§ **ACTIVITY**: In the entries that follow, find the line containing "The finaka (black)"; from there, copy every line exactly through the line containing "The togokesax (yellow)".
──────────
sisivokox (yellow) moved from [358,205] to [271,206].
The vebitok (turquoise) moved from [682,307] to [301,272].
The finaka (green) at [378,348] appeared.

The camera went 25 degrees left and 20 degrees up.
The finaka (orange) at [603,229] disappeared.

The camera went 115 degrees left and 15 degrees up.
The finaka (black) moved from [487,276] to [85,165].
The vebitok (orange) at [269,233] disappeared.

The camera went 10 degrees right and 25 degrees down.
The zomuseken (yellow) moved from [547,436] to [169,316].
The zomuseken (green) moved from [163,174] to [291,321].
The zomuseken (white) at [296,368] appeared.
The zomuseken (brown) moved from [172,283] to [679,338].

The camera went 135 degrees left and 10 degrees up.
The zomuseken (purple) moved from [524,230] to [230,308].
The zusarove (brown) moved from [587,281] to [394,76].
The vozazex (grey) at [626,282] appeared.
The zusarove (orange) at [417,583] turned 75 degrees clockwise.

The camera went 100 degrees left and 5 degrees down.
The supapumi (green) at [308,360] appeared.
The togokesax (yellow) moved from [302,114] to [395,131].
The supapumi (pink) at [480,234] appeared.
──────────
§ **THE ANSWER**:
The finaka (black) moved from [487,276] to [85,165].
The vebitok (orange) at [269,233] disappeared.

The camera went 10 degrees right and 25 degrees down.
The zomuseken (yellow) moved from [547,436] to [169,316].
The zomuseken (green) moved from [163,174] to [291,321].
The zomuseken (white) at [296,368] appeared.
The zomuseken (brown) moved from [172,283] to [679,338].

The camera went 135 degrees left and 10 degrees up.
The zomuseken (purple) moved from [524,230] to [230,308].
The zusarove (brown) moved from [587,281] to [394,76].
The vozazex (grey) at [626,282] appeared.
The zusarove (orange) at [417,583] turned 75 degrees clockwise.

The camera went 100 degrees left and 5 degrees down.
The supapumi (green) at [308,360] appeared.
The togokesax (yellow) moved from [302,114] to [395,131].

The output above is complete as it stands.